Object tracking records
:::

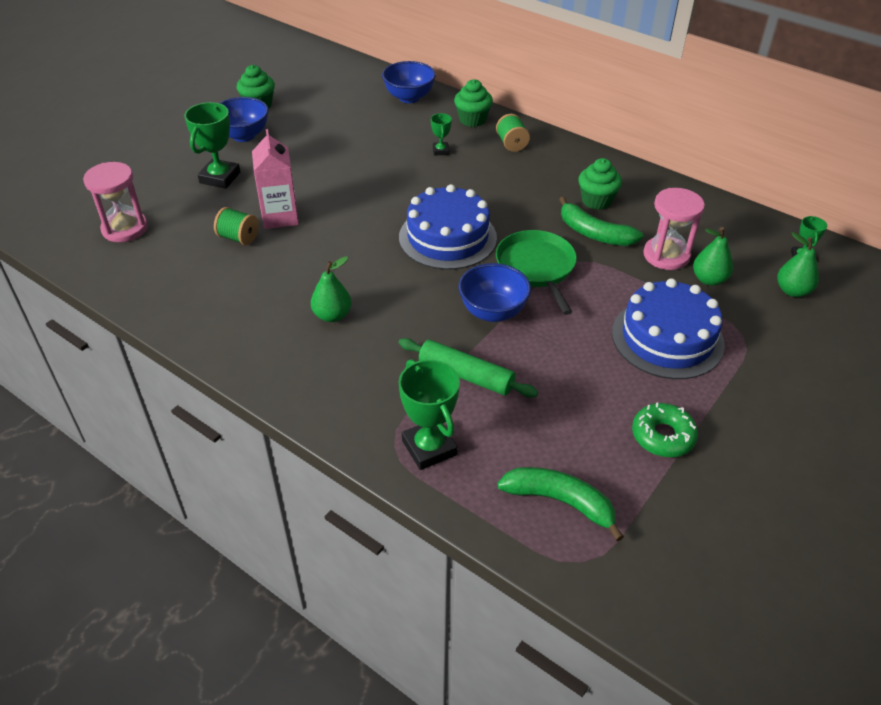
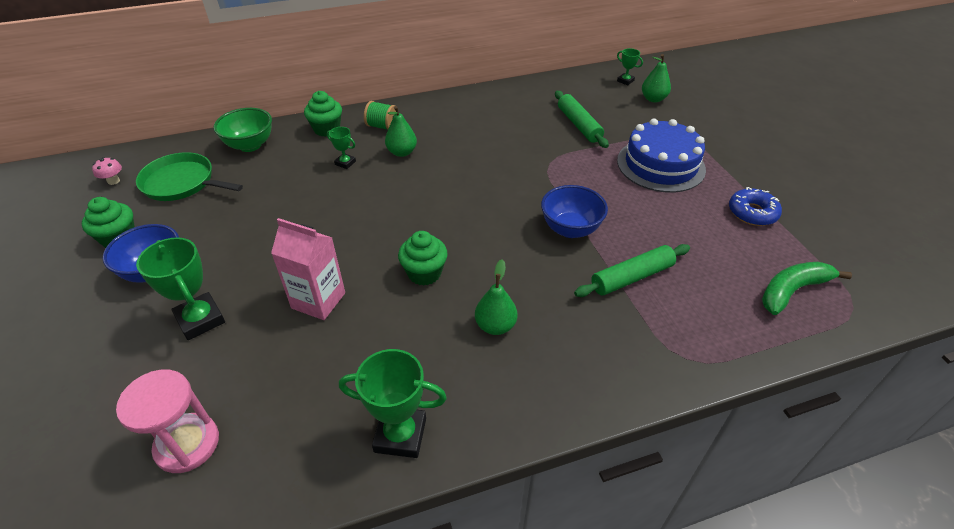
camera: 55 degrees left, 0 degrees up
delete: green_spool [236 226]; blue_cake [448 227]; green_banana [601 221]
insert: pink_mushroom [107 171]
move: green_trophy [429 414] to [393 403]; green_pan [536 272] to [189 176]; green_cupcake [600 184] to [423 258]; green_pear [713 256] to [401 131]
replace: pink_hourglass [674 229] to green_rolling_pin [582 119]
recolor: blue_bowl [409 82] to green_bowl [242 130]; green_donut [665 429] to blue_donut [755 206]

:::

About this exercise ::
Quote only the lines from the line containing "delete: green_spool [236" through the end of the entries, keeping the first and the last.

Your response ::
delete: green_spool [236 226]; blue_cake [448 227]; green_banana [601 221]
insert: pink_mushroom [107 171]
move: green_trophy [429 414] to [393 403]; green_pan [536 272] to [189 176]; green_cupcake [600 184] to [423 258]; green_pear [713 256] to [401 131]
replace: pink_hourglass [674 229] to green_rolling_pin [582 119]
recolor: blue_bowl [409 82] to green_bowl [242 130]; green_donut [665 429] to blue_donut [755 206]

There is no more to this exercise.